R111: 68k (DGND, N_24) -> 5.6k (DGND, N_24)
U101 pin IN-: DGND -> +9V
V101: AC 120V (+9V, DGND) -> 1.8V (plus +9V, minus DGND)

...

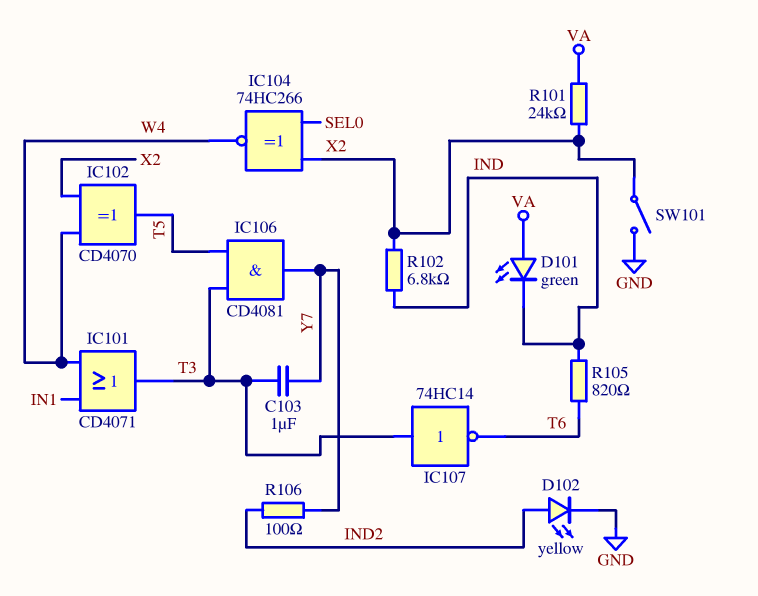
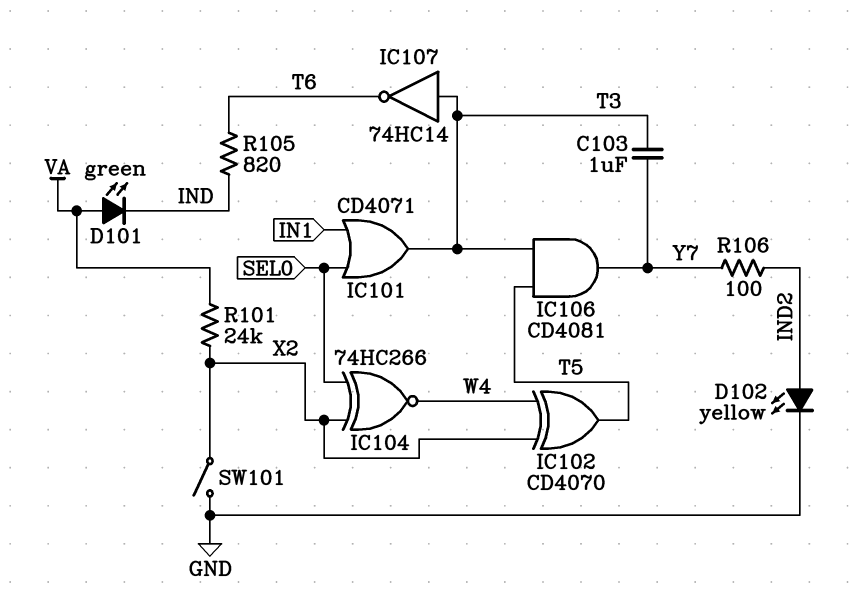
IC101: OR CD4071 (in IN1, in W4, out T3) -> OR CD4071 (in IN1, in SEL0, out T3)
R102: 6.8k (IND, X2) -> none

■ Work item
Only the lines containing "DGND" are needed; pull them out of the listing.

■ Answer space
R111: 68k (DGND, N_24) -> 5.6k (DGND, N_24)
U101 pin IN-: DGND -> +9V
V101: AC 120V (+9V, DGND) -> 1.8V (plus +9V, minus DGND)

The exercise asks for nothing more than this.